◆ **Exercise material**:
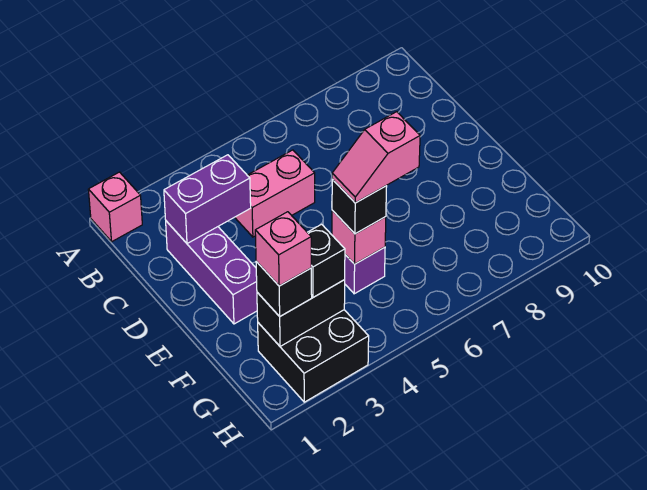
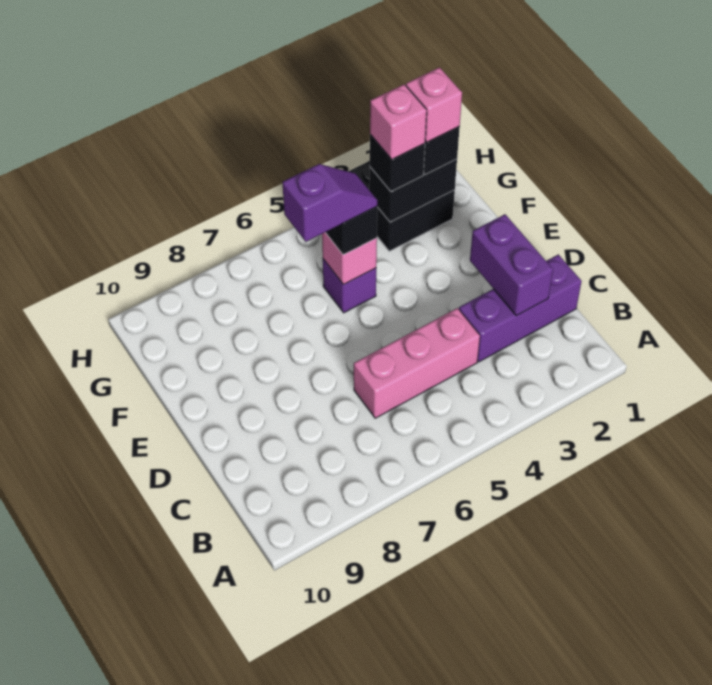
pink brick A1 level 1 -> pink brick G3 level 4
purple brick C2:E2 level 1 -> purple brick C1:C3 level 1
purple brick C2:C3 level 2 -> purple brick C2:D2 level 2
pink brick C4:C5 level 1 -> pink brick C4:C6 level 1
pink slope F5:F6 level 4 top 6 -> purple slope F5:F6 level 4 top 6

◆ **What the task requires**: Output the full listing verbatim, but drop the images.

◆ **Your solution**:
pink brick A1 level 1 -> pink brick G3 level 4
purple brick C2:E2 level 1 -> purple brick C1:C3 level 1
purple brick C2:C3 level 2 -> purple brick C2:D2 level 2
pink brick C4:C5 level 1 -> pink brick C4:C6 level 1
pink slope F5:F6 level 4 top 6 -> purple slope F5:F6 level 4 top 6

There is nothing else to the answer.